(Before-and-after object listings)
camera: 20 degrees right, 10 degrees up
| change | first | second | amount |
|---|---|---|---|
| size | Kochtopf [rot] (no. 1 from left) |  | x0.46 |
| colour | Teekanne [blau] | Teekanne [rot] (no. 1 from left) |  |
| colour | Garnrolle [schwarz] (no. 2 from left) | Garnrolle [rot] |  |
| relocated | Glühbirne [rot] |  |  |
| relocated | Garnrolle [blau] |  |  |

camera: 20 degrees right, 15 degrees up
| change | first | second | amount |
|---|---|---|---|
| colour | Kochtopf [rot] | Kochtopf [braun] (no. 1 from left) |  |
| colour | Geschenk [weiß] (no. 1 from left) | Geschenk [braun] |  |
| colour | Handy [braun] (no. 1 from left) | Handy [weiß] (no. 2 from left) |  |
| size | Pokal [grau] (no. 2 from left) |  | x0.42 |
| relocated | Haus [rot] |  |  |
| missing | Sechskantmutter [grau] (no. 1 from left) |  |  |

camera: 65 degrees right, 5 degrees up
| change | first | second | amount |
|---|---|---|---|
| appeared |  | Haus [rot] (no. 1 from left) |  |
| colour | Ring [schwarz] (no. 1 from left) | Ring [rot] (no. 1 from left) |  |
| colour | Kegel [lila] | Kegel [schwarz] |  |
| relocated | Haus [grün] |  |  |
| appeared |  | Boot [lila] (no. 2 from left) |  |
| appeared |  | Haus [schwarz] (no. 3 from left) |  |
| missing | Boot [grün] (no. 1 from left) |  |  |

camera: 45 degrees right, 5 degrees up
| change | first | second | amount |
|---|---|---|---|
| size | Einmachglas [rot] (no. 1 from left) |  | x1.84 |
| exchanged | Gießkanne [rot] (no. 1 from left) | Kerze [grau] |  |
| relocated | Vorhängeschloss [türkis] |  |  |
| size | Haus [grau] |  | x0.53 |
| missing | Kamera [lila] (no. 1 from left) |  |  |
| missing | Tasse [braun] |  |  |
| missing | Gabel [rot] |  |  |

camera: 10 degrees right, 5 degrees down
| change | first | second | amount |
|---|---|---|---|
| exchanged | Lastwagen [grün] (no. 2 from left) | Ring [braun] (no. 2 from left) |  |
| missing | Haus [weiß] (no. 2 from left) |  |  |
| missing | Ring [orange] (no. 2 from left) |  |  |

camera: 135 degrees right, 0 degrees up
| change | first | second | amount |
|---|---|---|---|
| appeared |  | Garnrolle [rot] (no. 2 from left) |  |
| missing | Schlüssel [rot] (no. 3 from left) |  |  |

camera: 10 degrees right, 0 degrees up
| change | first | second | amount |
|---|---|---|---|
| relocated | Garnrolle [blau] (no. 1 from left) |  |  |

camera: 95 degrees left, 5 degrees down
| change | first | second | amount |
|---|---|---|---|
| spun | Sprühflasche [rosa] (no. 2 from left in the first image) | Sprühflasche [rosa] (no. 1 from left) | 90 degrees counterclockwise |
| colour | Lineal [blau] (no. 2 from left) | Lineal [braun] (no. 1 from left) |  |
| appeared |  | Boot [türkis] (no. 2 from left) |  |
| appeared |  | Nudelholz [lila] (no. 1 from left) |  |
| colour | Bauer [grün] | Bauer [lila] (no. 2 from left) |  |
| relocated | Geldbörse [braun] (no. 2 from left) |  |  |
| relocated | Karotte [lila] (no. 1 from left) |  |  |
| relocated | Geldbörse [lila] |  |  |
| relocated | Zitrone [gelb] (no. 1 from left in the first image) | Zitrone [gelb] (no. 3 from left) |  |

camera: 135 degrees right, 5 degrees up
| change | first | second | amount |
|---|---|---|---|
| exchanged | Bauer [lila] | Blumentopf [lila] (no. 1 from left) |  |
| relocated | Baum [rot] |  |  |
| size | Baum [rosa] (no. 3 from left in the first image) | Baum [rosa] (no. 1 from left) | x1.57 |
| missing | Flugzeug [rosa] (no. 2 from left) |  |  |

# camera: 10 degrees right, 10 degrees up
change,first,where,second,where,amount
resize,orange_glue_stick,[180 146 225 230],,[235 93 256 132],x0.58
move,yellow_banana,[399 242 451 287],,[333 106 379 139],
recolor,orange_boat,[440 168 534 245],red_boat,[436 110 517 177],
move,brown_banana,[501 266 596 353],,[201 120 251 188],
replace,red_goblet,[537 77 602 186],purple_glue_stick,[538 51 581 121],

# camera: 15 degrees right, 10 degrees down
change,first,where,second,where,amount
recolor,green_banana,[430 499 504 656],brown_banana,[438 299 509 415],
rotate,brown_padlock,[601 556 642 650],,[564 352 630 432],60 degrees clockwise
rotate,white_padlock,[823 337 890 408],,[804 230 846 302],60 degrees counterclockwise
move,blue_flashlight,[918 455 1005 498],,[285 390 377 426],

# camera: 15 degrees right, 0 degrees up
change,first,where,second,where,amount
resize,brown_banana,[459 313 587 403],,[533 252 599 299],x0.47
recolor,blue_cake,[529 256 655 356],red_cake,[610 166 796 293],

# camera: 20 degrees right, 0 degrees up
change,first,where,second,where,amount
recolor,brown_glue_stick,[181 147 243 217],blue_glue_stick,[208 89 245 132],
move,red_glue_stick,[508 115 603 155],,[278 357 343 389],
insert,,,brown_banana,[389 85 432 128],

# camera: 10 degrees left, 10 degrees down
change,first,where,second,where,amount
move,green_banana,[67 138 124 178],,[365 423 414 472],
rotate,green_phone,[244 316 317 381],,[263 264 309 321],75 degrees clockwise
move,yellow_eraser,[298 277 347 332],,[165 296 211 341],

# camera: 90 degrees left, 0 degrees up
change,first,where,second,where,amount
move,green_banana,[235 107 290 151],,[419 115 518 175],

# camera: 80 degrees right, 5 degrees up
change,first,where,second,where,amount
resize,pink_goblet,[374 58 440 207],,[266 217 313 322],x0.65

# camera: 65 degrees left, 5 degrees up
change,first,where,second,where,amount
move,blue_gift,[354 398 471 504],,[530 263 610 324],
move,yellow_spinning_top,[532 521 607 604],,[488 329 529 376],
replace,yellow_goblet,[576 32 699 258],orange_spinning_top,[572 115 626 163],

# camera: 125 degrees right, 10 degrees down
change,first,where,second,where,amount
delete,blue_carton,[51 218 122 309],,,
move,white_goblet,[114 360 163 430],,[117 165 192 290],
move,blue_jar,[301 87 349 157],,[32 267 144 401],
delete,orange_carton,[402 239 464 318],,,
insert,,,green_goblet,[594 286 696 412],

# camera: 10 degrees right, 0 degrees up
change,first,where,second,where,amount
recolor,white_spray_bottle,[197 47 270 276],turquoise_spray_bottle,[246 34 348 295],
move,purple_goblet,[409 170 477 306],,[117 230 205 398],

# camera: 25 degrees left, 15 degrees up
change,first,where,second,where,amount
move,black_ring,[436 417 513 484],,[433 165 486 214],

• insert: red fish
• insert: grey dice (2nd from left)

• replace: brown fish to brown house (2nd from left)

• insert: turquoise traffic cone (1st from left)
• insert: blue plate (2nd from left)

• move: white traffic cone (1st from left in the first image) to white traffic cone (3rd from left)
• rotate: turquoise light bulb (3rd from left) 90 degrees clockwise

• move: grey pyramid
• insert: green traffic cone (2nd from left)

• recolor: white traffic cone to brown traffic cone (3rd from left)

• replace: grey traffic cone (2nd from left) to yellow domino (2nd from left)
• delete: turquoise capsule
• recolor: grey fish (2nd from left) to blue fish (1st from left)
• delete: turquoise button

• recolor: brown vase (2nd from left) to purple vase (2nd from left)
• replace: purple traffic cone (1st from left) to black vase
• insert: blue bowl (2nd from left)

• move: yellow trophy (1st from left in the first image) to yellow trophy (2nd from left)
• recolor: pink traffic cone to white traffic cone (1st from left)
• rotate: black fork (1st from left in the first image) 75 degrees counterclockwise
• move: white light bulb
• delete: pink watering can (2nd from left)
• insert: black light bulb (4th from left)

▶ Prompt:
Return exactly, and only, the lines above starting at the line that contains "colour | Garnrolle" and ending at the line that contains "relocated | Glühbirne".

▶ Your solution:
| colour | Garnrolle [schwarz] (no. 2 from left) | Garnrolle [rot] |  |
| relocated | Glühbirne [rot] |  |  |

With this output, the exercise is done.